_Brief_. Rewrite the lines below, replacing "shiny plastic toy" with "glossy plastic toy" everywhere it occurs and leaving everything else unchanged.

_Scene question lines_.
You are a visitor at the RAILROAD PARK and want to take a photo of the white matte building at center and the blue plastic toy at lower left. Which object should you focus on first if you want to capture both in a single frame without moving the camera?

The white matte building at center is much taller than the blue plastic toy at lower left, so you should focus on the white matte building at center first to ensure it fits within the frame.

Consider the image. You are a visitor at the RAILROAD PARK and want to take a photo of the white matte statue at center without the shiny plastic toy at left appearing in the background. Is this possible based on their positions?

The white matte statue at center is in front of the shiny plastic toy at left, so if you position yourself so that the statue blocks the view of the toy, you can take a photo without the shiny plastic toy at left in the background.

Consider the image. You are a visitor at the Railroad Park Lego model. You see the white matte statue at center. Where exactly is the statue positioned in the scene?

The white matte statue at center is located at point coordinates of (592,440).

_Solution to this exercise_.
You are a visitor at the RAILROAD PARK and want to take a photo of the white matte building at center and the blue plastic toy at lower left. Which object should you focus on first if you want to capture both in a single frame without moving the camera?

The white matte building at center is much taller than the blue plastic toy at lower left, so you should focus on the white matte building at center first to ensure it fits within the frame.

Consider the image. You are a visitor at the RAILROAD PARK and want to take a photo of the white matte statue at center without the glossy plastic toy at left appearing in the background. Is this possible based on their positions?

The white matte statue at center is in front of the glossy plastic toy at left, so if you position yourself so that the statue blocks the view of the toy, you can take a photo without the glossy plastic toy at left in the background.

Consider the image. You are a visitor at the Railroad Park Lego model. You see the white matte statue at center. Where exactly is the statue positioned in the scene?

The white matte statue at center is located at point coordinates of (592,440).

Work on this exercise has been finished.